Assignment |
Restate the data below word for word, leaving nothing out.

Provided material |
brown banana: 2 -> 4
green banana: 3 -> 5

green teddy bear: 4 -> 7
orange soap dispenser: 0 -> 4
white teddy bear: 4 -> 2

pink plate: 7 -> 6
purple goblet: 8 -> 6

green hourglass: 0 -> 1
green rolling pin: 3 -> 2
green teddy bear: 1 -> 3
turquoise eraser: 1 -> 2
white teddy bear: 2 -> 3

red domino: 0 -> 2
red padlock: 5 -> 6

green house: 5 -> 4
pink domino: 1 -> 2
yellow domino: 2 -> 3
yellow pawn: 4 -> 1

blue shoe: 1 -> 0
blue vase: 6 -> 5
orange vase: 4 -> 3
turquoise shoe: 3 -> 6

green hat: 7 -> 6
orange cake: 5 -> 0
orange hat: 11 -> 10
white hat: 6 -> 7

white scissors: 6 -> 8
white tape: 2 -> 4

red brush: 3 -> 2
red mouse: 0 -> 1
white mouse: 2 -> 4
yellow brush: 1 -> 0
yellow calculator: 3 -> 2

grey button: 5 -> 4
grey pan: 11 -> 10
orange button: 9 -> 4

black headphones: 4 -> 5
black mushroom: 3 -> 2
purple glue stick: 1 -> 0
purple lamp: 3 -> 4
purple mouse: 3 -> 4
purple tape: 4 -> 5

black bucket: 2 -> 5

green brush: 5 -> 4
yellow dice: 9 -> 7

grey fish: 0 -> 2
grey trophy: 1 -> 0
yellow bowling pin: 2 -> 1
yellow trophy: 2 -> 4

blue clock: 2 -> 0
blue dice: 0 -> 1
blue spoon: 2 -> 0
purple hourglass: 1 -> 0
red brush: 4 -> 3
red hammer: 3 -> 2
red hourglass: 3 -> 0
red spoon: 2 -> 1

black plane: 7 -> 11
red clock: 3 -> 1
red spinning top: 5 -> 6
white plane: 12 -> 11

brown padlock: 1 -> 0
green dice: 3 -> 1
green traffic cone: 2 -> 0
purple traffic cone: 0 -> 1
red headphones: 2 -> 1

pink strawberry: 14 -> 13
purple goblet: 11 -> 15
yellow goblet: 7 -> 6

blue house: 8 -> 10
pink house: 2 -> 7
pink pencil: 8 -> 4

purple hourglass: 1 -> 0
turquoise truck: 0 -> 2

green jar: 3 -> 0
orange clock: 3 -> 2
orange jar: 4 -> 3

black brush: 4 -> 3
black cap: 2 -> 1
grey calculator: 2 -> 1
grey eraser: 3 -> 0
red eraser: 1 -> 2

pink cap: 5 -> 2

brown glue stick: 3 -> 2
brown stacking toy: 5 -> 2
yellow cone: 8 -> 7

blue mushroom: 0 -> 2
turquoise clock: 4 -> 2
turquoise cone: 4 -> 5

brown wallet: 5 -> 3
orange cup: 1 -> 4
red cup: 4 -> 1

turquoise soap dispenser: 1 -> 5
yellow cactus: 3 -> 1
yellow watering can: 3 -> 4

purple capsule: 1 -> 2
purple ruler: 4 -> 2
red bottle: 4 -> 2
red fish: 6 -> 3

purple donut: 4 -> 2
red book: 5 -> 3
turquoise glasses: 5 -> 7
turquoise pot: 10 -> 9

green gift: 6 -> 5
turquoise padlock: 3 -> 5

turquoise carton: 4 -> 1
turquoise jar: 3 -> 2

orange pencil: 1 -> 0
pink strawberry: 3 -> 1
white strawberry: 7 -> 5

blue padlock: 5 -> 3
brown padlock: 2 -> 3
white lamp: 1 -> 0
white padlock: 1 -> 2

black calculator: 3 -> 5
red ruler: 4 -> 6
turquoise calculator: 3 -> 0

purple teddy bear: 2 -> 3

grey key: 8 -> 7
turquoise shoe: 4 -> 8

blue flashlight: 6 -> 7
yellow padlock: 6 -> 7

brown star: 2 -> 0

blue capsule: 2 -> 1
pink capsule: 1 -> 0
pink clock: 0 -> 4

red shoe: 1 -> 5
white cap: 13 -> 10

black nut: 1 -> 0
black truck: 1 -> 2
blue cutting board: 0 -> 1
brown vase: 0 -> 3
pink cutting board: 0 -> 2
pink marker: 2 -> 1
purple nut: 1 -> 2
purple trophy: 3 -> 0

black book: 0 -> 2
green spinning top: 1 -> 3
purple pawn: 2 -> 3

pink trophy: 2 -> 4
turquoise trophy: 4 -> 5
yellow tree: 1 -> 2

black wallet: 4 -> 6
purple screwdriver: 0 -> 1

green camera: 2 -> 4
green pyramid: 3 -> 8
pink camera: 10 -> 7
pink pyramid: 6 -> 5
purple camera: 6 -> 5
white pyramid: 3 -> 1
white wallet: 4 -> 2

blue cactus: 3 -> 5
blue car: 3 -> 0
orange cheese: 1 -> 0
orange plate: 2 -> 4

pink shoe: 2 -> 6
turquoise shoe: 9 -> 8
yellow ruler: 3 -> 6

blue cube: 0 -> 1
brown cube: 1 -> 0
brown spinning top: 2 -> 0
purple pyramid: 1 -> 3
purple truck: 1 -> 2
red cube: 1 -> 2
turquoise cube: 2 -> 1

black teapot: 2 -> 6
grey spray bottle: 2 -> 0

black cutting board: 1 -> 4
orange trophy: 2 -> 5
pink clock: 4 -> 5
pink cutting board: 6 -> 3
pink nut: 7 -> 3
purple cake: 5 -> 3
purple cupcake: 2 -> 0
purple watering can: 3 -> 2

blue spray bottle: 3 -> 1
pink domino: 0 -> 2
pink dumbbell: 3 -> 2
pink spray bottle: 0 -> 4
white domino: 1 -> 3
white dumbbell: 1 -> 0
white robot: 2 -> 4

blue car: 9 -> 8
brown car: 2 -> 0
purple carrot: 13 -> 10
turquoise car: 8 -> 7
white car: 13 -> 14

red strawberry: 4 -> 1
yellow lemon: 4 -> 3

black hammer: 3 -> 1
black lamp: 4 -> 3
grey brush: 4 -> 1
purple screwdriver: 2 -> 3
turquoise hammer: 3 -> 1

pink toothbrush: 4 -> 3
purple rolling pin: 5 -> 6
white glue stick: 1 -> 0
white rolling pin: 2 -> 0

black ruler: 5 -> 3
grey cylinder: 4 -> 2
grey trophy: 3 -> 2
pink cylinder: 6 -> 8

Solution to this problem |
brown banana: 2 -> 4
green banana: 3 -> 5

green teddy bear: 4 -> 7
orange soap dispenser: 0 -> 4
white teddy bear: 4 -> 2

pink plate: 7 -> 6
purple goblet: 8 -> 6

green hourglass: 0 -> 1
green rolling pin: 3 -> 2
green teddy bear: 1 -> 3
turquoise eraser: 1 -> 2
white teddy bear: 2 -> 3

red domino: 0 -> 2
red padlock: 5 -> 6

green house: 5 -> 4
pink domino: 1 -> 2
yellow domino: 2 -> 3
yellow pawn: 4 -> 1

blue shoe: 1 -> 0
blue vase: 6 -> 5
orange vase: 4 -> 3
turquoise shoe: 3 -> 6

green hat: 7 -> 6
orange cake: 5 -> 0
orange hat: 11 -> 10
white hat: 6 -> 7

white scissors: 6 -> 8
white tape: 2 -> 4

red brush: 3 -> 2
red mouse: 0 -> 1
white mouse: 2 -> 4
yellow brush: 1 -> 0
yellow calculator: 3 -> 2

grey button: 5 -> 4
grey pan: 11 -> 10
orange button: 9 -> 4

black headphones: 4 -> 5
black mushroom: 3 -> 2
purple glue stick: 1 -> 0
purple lamp: 3 -> 4
purple mouse: 3 -> 4
purple tape: 4 -> 5

black bucket: 2 -> 5

green brush: 5 -> 4
yellow dice: 9 -> 7

grey fish: 0 -> 2
grey trophy: 1 -> 0
yellow bowling pin: 2 -> 1
yellow trophy: 2 -> 4

blue clock: 2 -> 0
blue dice: 0 -> 1
blue spoon: 2 -> 0
purple hourglass: 1 -> 0
red brush: 4 -> 3
red hammer: 3 -> 2
red hourglass: 3 -> 0
red spoon: 2 -> 1

black plane: 7 -> 11
red clock: 3 -> 1
red spinning top: 5 -> 6
white plane: 12 -> 11

brown padlock: 1 -> 0
green dice: 3 -> 1
green traffic cone: 2 -> 0
purple traffic cone: 0 -> 1
red headphones: 2 -> 1

pink strawberry: 14 -> 13
purple goblet: 11 -> 15
yellow goblet: 7 -> 6

blue house: 8 -> 10
pink house: 2 -> 7
pink pencil: 8 -> 4

purple hourglass: 1 -> 0
turquoise truck: 0 -> 2

green jar: 3 -> 0
orange clock: 3 -> 2
orange jar: 4 -> 3

black brush: 4 -> 3
black cap: 2 -> 1
grey calculator: 2 -> 1
grey eraser: 3 -> 0
red eraser: 1 -> 2

pink cap: 5 -> 2

brown glue stick: 3 -> 2
brown stacking toy: 5 -> 2
yellow cone: 8 -> 7

blue mushroom: 0 -> 2
turquoise clock: 4 -> 2
turquoise cone: 4 -> 5

brown wallet: 5 -> 3
orange cup: 1 -> 4
red cup: 4 -> 1

turquoise soap dispenser: 1 -> 5
yellow cactus: 3 -> 1
yellow watering can: 3 -> 4

purple capsule: 1 -> 2
purple ruler: 4 -> 2
red bottle: 4 -> 2
red fish: 6 -> 3

purple donut: 4 -> 2
red book: 5 -> 3
turquoise glasses: 5 -> 7
turquoise pot: 10 -> 9

green gift: 6 -> 5
turquoise padlock: 3 -> 5

turquoise carton: 4 -> 1
turquoise jar: 3 -> 2

orange pencil: 1 -> 0
pink strawberry: 3 -> 1
white strawberry: 7 -> 5

blue padlock: 5 -> 3
brown padlock: 2 -> 3
white lamp: 1 -> 0
white padlock: 1 -> 2

black calculator: 3 -> 5
red ruler: 4 -> 6
turquoise calculator: 3 -> 0

purple teddy bear: 2 -> 3

grey key: 8 -> 7
turquoise shoe: 4 -> 8

blue flashlight: 6 -> 7
yellow padlock: 6 -> 7

brown star: 2 -> 0

blue capsule: 2 -> 1
pink capsule: 1 -> 0
pink clock: 0 -> 4

red shoe: 1 -> 5
white cap: 13 -> 10

black nut: 1 -> 0
black truck: 1 -> 2
blue cutting board: 0 -> 1
brown vase: 0 -> 3
pink cutting board: 0 -> 2
pink marker: 2 -> 1
purple nut: 1 -> 2
purple trophy: 3 -> 0

black book: 0 -> 2
green spinning top: 1 -> 3
purple pawn: 2 -> 3

pink trophy: 2 -> 4
turquoise trophy: 4 -> 5
yellow tree: 1 -> 2

black wallet: 4 -> 6
purple screwdriver: 0 -> 1

green camera: 2 -> 4
green pyramid: 3 -> 8
pink camera: 10 -> 7
pink pyramid: 6 -> 5
purple camera: 6 -> 5
white pyramid: 3 -> 1
white wallet: 4 -> 2

blue cactus: 3 -> 5
blue car: 3 -> 0
orange cheese: 1 -> 0
orange plate: 2 -> 4

pink shoe: 2 -> 6
turquoise shoe: 9 -> 8
yellow ruler: 3 -> 6

blue cube: 0 -> 1
brown cube: 1 -> 0
brown spinning top: 2 -> 0
purple pyramid: 1 -> 3
purple truck: 1 -> 2
red cube: 1 -> 2
turquoise cube: 2 -> 1

black teapot: 2 -> 6
grey spray bottle: 2 -> 0

black cutting board: 1 -> 4
orange trophy: 2 -> 5
pink clock: 4 -> 5
pink cutting board: 6 -> 3
pink nut: 7 -> 3
purple cake: 5 -> 3
purple cupcake: 2 -> 0
purple watering can: 3 -> 2

blue spray bottle: 3 -> 1
pink domino: 0 -> 2
pink dumbbell: 3 -> 2
pink spray bottle: 0 -> 4
white domino: 1 -> 3
white dumbbell: 1 -> 0
white robot: 2 -> 4

blue car: 9 -> 8
brown car: 2 -> 0
purple carrot: 13 -> 10
turquoise car: 8 -> 7
white car: 13 -> 14

red strawberry: 4 -> 1
yellow lemon: 4 -> 3

black hammer: 3 -> 1
black lamp: 4 -> 3
grey brush: 4 -> 1
purple screwdriver: 2 -> 3
turquoise hammer: 3 -> 1

pink toothbrush: 4 -> 3
purple rolling pin: 5 -> 6
white glue stick: 1 -> 0
white rolling pin: 2 -> 0

black ruler: 5 -> 3
grey cylinder: 4 -> 2
grey trophy: 3 -> 2
pink cylinder: 6 -> 8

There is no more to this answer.